#### Work item:
If an entry holds a picture, leave the picture out and output everything else exactly.

═════ Provided material

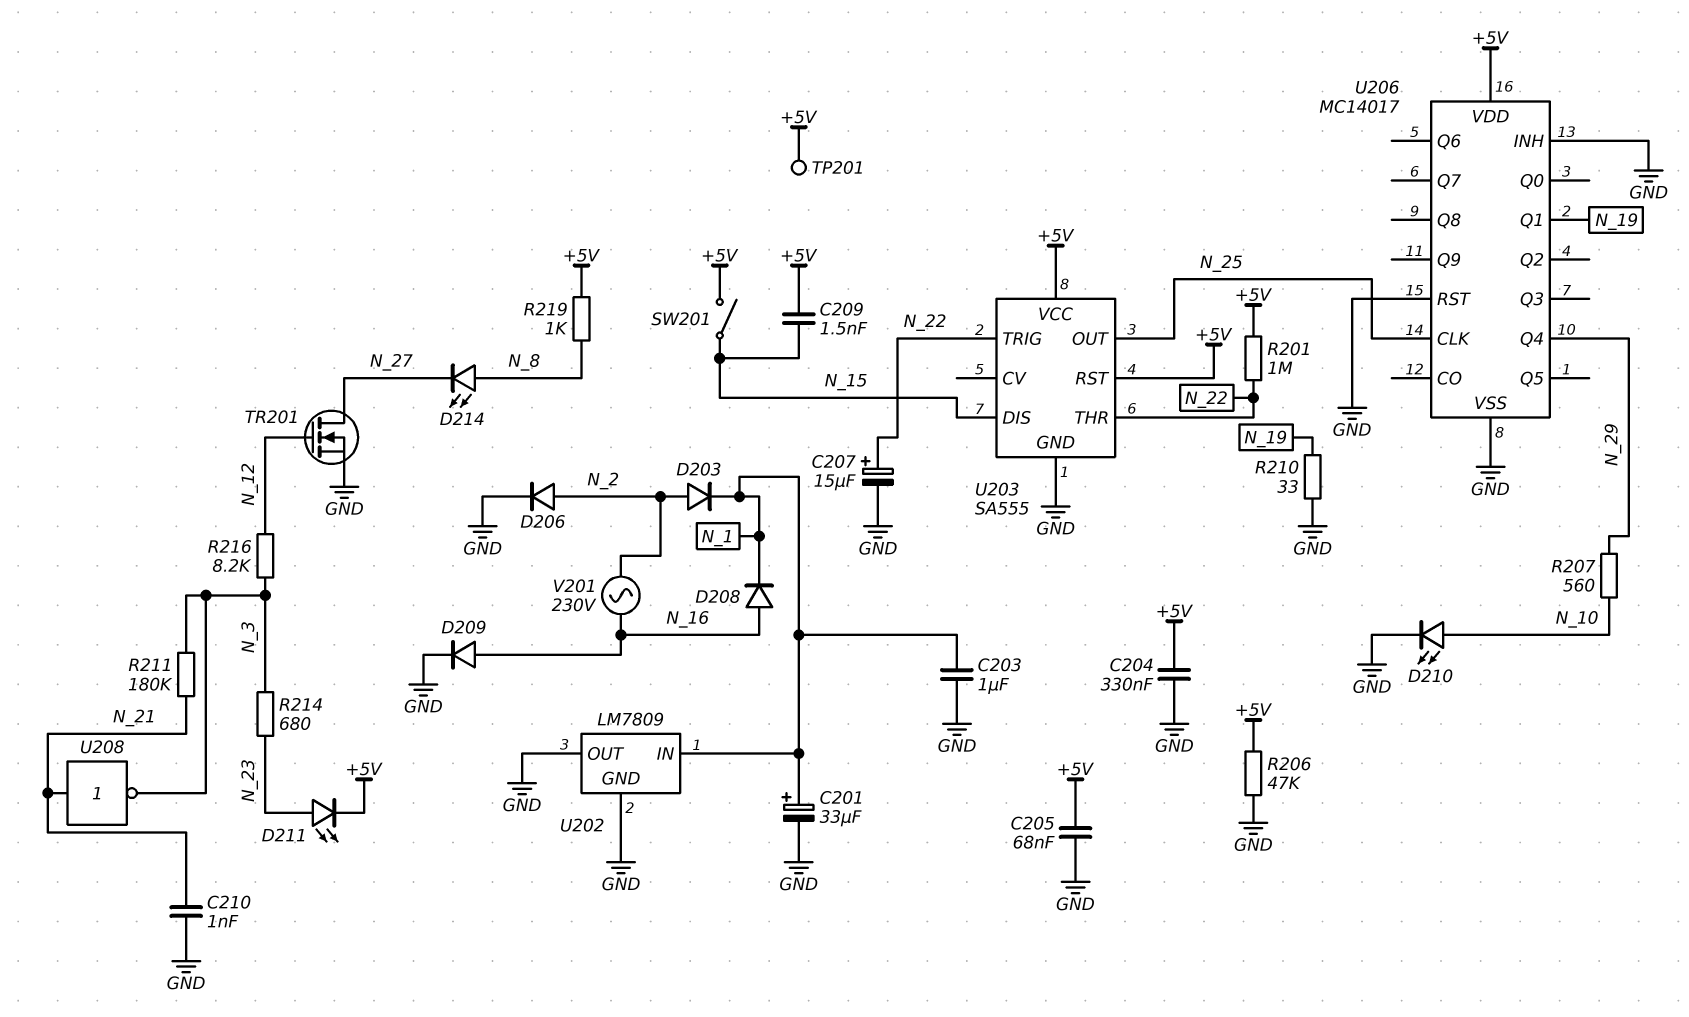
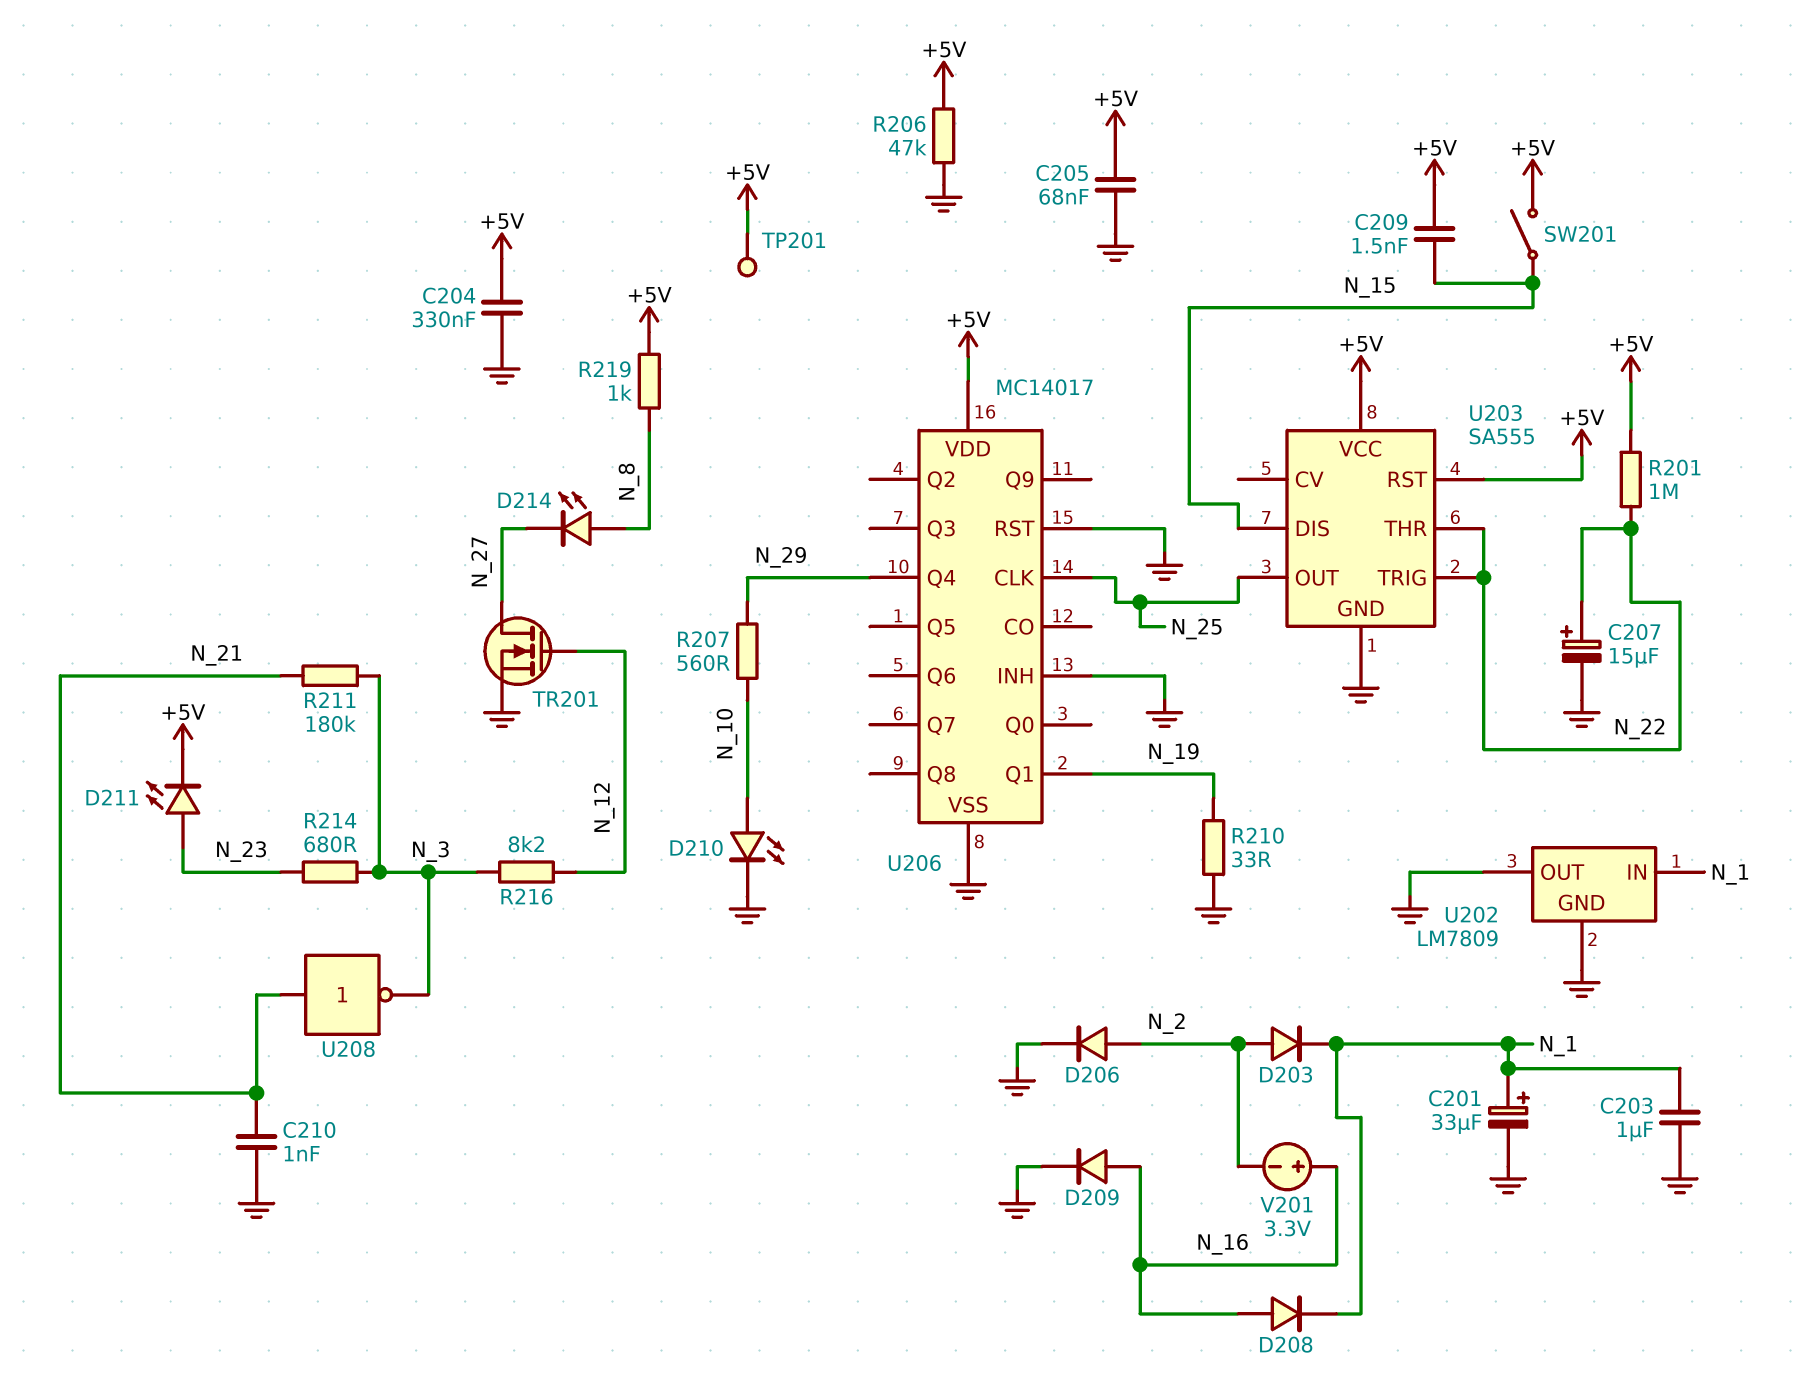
V201: AC 230V (N_2, N_16) -> 3.3V (plus N_16, minus N_2)

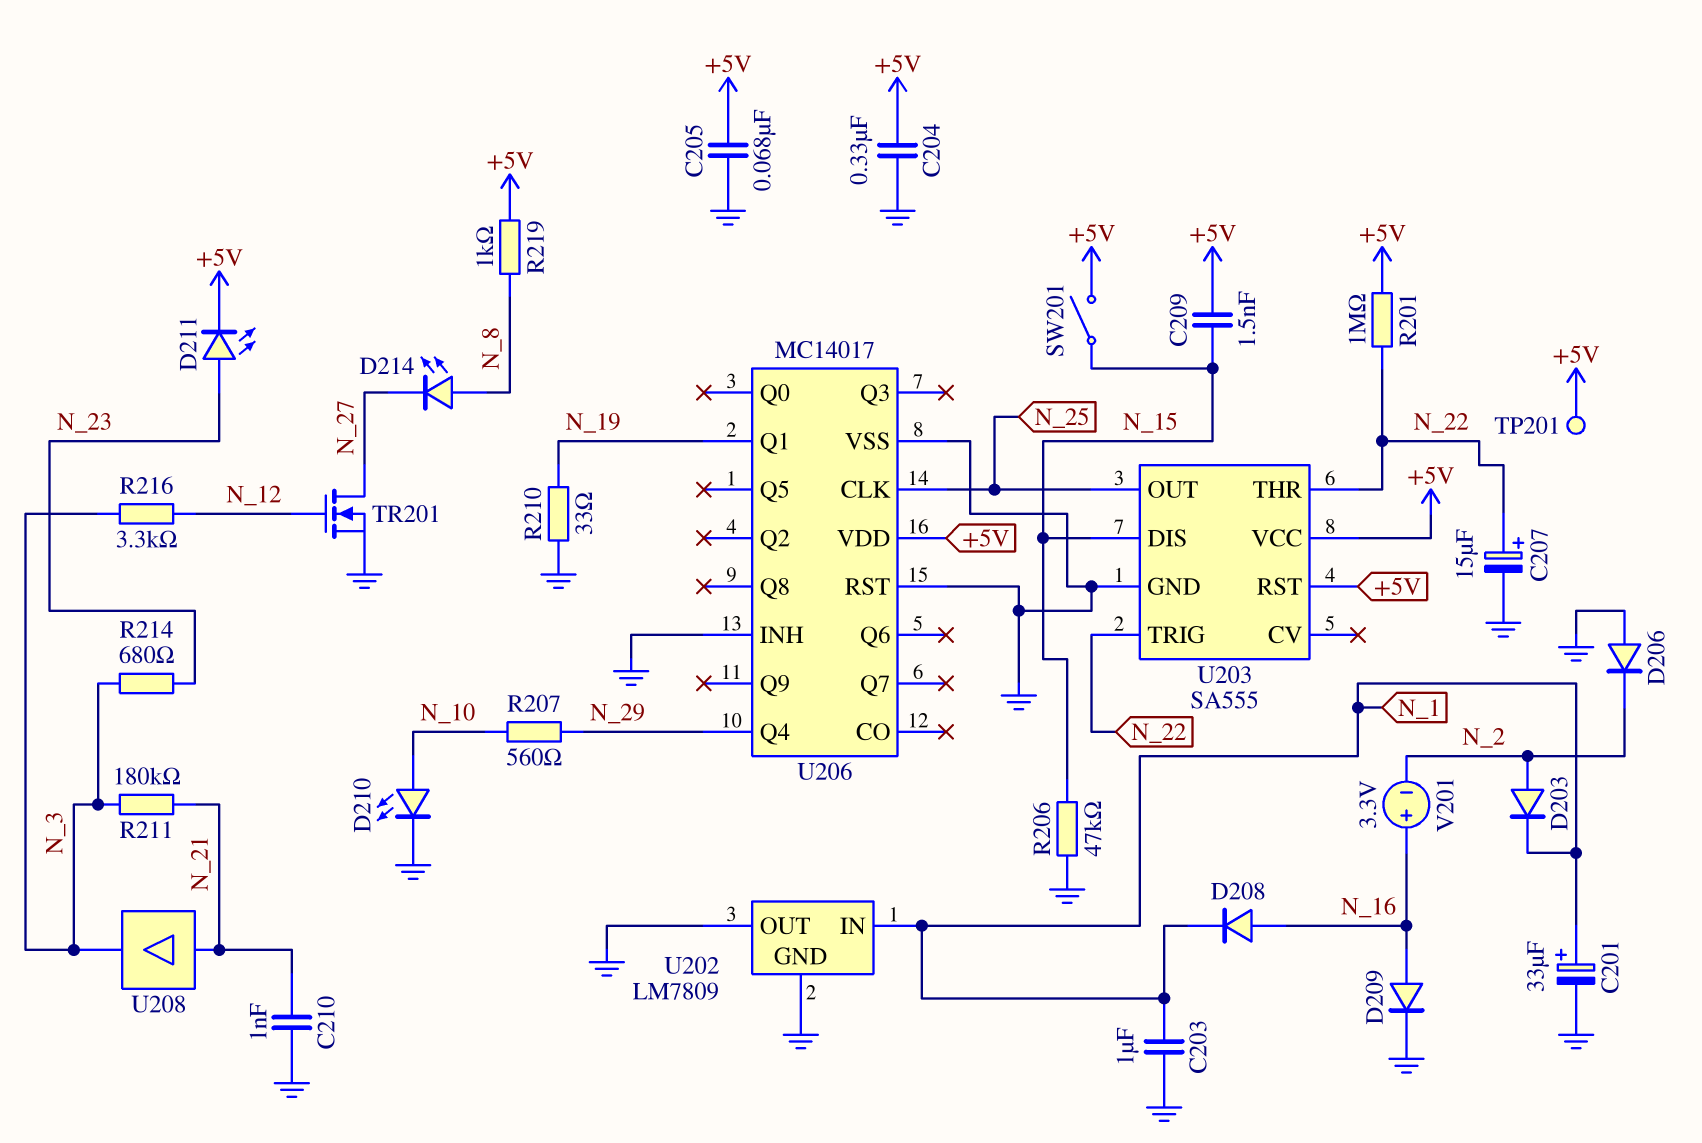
D206: diode (A N_2, K GND) -> diode (A GND, K N_2)
R206: 47k (+5V, GND) -> 47k (GND, N_15)
R216: 8.2k (N_3, N_12) -> 3.3k (N_3, N_12)
U208: NOT (in N_21, out N_3) -> buffer (in N_21, out N_3)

══════════

#### Answer to this task:
V201: AC 230V (N_2, N_16) -> 3.3V (plus N_16, minus N_2)

D206: diode (A N_2, K GND) -> diode (A GND, K N_2)
R206: 47k (+5V, GND) -> 47k (GND, N_15)
R216: 8.2k (N_3, N_12) -> 3.3k (N_3, N_12)
U208: NOT (in N_21, out N_3) -> buffer (in N_21, out N_3)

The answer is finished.